(WORK ITEM):
State the number of lines in the following material that contain the string "pink", and nothing else.

(LISTED RECORDS):
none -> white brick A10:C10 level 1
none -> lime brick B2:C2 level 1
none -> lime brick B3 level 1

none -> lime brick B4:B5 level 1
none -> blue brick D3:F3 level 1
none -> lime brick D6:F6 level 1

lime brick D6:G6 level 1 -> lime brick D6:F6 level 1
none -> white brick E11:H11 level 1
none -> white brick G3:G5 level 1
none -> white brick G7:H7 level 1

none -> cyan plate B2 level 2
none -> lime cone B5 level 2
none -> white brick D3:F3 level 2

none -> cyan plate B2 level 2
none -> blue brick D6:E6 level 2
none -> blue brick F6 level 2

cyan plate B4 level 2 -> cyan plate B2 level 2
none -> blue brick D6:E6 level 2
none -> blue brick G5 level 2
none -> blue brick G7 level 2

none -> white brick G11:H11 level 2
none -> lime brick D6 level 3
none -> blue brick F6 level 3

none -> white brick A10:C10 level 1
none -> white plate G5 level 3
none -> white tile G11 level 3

* * *

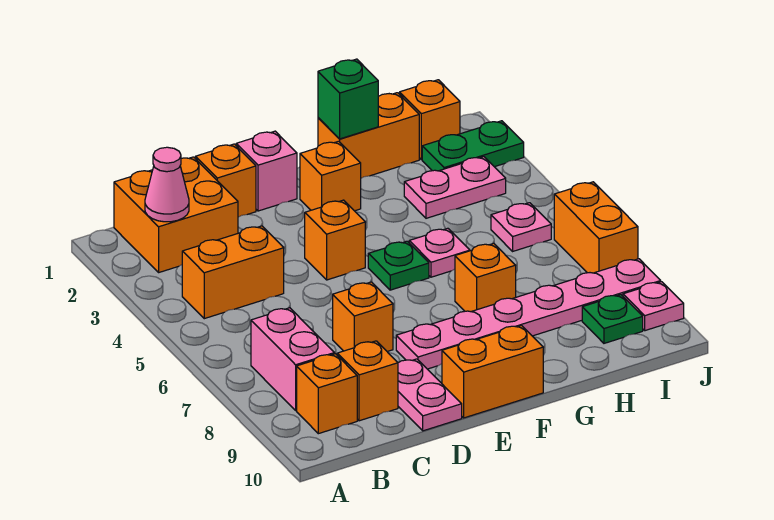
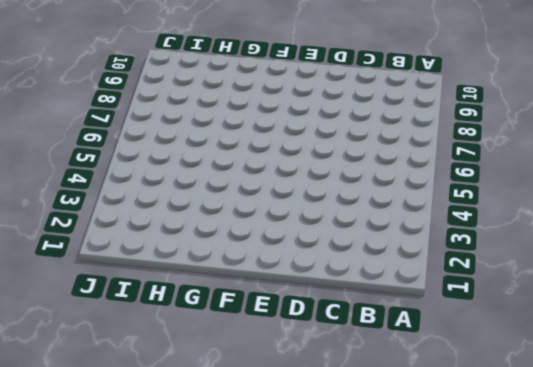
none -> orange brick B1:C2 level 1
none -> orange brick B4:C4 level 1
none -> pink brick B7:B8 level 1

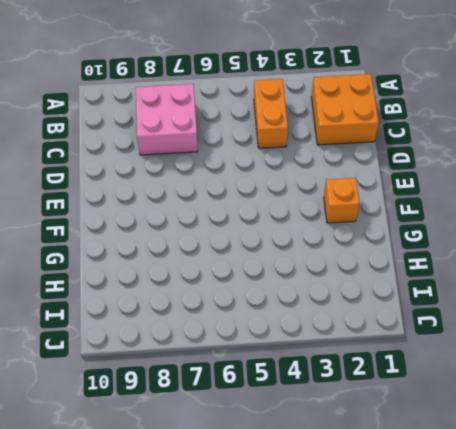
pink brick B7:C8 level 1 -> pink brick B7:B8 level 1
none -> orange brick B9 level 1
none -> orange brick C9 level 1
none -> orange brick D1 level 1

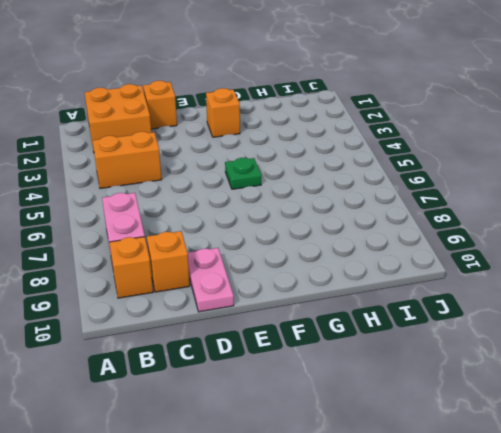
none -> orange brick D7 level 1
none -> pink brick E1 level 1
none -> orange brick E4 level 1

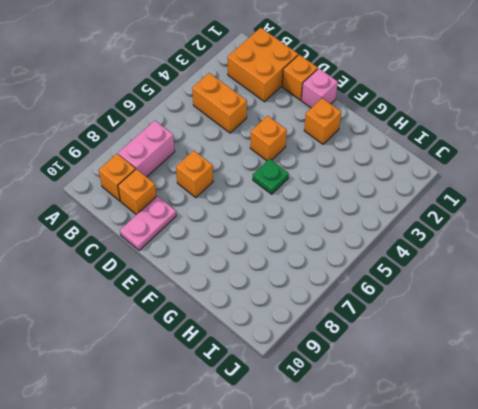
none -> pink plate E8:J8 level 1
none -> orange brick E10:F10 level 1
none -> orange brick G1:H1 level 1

(FINAL ANSWER):
4